* _What the exercise asks_
From the line with "gray arrow: (78, 57) -> (72, 52), moved" through the line with "yellow semicircle: (69, 41)", repeat the entries verbatim, both end lines included, and add nothing.

* _Data_
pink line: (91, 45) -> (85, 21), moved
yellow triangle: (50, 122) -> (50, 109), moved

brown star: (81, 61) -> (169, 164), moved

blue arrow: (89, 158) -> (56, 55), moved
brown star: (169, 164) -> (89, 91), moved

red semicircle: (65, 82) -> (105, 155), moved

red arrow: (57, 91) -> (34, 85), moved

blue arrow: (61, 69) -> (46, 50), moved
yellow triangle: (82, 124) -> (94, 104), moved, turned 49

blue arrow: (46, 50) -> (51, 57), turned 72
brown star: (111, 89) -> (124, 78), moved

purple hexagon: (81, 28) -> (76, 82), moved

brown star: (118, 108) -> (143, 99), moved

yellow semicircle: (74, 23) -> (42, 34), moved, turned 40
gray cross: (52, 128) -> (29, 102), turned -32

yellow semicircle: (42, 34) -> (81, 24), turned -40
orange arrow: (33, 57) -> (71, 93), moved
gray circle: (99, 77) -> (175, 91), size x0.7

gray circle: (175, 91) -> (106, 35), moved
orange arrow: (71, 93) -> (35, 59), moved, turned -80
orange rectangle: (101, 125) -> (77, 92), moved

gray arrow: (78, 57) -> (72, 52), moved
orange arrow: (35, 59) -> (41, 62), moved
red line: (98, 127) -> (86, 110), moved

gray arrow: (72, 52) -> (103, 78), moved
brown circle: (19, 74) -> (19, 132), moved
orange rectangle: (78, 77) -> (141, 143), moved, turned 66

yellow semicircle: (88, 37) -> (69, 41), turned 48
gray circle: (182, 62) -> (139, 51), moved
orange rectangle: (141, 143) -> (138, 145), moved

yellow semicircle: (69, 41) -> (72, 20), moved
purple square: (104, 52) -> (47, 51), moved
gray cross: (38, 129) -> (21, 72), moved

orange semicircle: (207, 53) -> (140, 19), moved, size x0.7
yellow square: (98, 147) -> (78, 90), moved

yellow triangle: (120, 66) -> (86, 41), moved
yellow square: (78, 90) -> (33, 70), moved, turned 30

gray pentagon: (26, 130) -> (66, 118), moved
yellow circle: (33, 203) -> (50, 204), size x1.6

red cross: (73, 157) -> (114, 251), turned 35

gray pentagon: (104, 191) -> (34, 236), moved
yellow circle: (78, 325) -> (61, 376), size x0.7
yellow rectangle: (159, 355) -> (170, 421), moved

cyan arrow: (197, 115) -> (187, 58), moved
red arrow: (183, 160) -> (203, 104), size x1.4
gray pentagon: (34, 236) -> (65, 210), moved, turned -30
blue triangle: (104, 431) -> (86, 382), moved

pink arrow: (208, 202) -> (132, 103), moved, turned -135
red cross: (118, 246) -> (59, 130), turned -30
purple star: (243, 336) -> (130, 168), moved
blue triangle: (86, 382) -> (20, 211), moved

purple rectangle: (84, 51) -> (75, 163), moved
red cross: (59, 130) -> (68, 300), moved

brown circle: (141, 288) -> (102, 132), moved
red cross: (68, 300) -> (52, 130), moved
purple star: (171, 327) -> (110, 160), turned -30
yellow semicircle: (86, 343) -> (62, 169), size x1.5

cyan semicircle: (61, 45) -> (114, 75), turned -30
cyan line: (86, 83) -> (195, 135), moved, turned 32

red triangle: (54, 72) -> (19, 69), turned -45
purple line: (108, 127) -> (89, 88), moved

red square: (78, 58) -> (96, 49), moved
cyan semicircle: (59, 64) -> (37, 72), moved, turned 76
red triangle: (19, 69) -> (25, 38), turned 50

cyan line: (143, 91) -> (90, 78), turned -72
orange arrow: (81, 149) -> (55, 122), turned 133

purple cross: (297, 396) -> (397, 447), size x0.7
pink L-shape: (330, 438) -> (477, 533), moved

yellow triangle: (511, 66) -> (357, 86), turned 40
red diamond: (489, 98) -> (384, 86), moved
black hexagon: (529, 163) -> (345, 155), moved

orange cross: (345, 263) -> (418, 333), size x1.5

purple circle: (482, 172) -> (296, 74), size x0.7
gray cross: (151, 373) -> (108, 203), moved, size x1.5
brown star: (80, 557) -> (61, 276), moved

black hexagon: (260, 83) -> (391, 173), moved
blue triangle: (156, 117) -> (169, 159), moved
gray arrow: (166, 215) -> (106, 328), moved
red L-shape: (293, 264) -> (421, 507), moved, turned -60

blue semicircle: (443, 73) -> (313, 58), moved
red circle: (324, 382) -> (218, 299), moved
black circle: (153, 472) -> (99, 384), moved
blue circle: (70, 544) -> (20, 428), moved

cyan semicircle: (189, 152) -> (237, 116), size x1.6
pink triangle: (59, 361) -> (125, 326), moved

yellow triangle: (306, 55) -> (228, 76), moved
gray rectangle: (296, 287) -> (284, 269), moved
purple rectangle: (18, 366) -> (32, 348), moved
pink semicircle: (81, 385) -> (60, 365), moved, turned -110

* _Written answer_
gray arrow: (78, 57) -> (72, 52), moved
orange arrow: (35, 59) -> (41, 62), moved
red line: (98, 127) -> (86, 110), moved

gray arrow: (72, 52) -> (103, 78), moved
brown circle: (19, 74) -> (19, 132), moved
orange rectangle: (78, 77) -> (141, 143), moved, turned 66

yellow semicircle: (88, 37) -> (69, 41), turned 48
gray circle: (182, 62) -> (139, 51), moved
orange rectangle: (141, 143) -> (138, 145), moved

yellow semicircle: (69, 41) -> (72, 20), moved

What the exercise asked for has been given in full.